▶ **Extracted records**:

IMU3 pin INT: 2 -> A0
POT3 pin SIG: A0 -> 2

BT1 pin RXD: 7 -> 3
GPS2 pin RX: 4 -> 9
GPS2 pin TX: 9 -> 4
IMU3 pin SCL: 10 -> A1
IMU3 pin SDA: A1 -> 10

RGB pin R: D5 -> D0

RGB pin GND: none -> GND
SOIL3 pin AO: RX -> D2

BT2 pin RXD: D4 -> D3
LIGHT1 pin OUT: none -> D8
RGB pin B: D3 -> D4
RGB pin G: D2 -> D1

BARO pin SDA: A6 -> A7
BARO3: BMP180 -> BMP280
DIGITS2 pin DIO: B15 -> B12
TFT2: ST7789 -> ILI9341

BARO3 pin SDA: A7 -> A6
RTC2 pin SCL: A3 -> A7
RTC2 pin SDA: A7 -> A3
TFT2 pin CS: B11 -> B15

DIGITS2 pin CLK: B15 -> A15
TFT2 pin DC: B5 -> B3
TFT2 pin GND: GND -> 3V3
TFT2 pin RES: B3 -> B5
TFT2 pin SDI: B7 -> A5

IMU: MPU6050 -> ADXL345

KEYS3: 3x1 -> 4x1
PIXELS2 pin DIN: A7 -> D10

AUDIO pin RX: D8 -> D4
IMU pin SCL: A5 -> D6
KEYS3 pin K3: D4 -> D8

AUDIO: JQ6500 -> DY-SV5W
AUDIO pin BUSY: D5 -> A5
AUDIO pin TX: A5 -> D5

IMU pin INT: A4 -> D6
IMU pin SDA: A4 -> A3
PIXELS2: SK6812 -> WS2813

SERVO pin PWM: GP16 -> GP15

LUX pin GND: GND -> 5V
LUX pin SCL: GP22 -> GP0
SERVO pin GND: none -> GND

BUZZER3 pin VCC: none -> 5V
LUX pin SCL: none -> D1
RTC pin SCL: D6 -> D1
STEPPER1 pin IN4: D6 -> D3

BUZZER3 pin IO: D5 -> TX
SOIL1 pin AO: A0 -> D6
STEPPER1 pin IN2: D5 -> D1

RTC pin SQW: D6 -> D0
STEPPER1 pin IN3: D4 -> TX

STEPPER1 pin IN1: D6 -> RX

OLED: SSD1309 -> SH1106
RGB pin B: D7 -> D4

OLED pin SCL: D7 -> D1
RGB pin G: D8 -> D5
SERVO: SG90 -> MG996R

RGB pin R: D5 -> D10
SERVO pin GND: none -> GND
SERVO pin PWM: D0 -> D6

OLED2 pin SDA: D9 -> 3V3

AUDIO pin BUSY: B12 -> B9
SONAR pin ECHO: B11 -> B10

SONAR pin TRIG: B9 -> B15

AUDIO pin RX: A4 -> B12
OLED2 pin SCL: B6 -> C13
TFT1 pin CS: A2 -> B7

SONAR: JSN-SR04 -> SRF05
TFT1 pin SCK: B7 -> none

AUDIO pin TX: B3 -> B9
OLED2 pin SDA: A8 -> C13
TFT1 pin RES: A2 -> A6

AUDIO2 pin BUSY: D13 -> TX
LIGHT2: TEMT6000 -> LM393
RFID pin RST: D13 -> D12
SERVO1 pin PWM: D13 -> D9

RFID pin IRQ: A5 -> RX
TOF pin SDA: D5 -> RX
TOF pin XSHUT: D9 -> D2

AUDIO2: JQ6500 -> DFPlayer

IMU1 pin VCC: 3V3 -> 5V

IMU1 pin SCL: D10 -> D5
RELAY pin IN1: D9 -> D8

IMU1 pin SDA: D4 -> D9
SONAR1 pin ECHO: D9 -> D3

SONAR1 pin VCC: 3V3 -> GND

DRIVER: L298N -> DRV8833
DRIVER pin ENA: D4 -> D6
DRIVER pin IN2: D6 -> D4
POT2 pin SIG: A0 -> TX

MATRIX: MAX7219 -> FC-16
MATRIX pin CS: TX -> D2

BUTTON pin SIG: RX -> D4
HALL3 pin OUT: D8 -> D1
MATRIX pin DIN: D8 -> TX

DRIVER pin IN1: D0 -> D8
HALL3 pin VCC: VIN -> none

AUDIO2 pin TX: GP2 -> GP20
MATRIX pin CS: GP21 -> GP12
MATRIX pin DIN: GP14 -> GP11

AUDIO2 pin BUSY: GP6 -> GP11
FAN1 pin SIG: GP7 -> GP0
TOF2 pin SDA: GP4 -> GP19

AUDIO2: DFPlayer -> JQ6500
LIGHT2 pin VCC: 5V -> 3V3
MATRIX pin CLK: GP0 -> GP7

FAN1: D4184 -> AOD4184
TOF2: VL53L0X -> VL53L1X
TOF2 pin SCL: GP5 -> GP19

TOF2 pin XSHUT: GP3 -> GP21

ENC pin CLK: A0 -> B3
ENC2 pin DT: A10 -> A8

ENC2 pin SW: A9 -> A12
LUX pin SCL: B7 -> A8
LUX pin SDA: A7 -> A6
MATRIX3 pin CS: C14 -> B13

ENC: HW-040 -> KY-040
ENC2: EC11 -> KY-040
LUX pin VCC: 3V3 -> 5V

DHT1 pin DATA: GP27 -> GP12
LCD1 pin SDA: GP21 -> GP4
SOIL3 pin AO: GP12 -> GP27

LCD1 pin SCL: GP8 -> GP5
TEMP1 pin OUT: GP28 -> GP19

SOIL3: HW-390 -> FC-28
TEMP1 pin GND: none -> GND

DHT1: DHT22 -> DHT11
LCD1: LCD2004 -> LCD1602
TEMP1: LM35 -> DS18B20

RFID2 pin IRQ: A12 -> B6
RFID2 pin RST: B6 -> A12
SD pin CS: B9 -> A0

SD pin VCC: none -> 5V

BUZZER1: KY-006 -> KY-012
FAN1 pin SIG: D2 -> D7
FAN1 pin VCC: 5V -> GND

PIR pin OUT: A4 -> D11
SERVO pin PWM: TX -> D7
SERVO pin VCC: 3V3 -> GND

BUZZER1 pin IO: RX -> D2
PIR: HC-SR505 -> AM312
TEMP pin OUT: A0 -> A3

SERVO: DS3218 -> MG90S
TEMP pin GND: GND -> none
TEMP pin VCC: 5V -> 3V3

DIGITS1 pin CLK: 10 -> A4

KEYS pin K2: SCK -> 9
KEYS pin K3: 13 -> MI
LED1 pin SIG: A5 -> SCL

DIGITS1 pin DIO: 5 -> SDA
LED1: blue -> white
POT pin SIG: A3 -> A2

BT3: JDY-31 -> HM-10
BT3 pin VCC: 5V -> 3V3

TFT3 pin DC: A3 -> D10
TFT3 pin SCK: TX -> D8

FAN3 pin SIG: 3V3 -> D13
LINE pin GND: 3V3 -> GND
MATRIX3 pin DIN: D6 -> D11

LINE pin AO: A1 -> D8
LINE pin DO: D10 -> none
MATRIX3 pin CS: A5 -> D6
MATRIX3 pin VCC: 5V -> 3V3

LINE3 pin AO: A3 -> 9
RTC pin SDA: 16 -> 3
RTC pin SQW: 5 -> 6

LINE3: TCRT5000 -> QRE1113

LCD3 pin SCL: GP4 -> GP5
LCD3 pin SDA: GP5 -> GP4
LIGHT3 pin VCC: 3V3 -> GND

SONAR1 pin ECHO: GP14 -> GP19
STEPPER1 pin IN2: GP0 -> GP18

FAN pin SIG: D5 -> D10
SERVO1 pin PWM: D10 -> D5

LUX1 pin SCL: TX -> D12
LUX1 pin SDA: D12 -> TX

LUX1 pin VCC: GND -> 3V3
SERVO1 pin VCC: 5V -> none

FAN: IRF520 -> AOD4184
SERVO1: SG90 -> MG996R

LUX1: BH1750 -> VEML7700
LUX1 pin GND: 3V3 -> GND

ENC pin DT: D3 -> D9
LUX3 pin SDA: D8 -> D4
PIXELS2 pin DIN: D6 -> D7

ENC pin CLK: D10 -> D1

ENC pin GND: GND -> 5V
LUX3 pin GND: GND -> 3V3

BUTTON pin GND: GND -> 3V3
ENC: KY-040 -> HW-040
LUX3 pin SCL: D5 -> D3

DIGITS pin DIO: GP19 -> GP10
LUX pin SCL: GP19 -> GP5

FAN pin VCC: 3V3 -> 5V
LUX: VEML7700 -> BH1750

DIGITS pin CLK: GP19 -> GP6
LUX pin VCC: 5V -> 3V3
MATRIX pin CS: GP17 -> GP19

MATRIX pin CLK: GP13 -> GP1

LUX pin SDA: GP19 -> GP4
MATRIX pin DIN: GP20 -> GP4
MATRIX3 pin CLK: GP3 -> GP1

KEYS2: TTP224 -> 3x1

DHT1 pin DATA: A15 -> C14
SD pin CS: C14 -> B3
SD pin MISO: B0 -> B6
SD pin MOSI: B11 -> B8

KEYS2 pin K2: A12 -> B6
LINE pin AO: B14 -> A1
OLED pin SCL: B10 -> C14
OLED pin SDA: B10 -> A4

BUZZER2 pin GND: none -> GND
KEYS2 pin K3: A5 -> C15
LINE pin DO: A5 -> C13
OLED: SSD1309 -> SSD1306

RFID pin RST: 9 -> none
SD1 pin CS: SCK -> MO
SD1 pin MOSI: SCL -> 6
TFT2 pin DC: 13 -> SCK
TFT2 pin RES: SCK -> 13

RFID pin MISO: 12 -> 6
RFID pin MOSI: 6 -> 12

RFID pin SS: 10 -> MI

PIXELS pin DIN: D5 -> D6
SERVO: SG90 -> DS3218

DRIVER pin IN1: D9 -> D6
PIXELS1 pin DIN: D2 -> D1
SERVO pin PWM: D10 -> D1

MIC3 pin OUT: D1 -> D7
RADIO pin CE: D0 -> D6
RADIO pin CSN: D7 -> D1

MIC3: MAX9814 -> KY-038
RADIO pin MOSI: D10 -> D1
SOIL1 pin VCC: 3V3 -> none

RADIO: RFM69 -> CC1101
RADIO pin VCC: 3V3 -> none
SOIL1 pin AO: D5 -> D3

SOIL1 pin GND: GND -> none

▶ **Task to complete**: Could you return exactly the lines above from the line with "OLED: SSD1309 -> SSD1306" to the line with "DRIVER pin IN1: D9 -> D6", both included, and nothing else?

▶ **Answer for the task**:
OLED: SSD1309 -> SSD1306

RFID pin RST: 9 -> none
SD1 pin CS: SCK -> MO
SD1 pin MOSI: SCL -> 6
TFT2 pin DC: 13 -> SCK
TFT2 pin RES: SCK -> 13

RFID pin MISO: 12 -> 6
RFID pin MOSI: 6 -> 12

RFID pin SS: 10 -> MI

PIXELS pin DIN: D5 -> D6
SERVO: SG90 -> DS3218

DRIVER pin IN1: D9 -> D6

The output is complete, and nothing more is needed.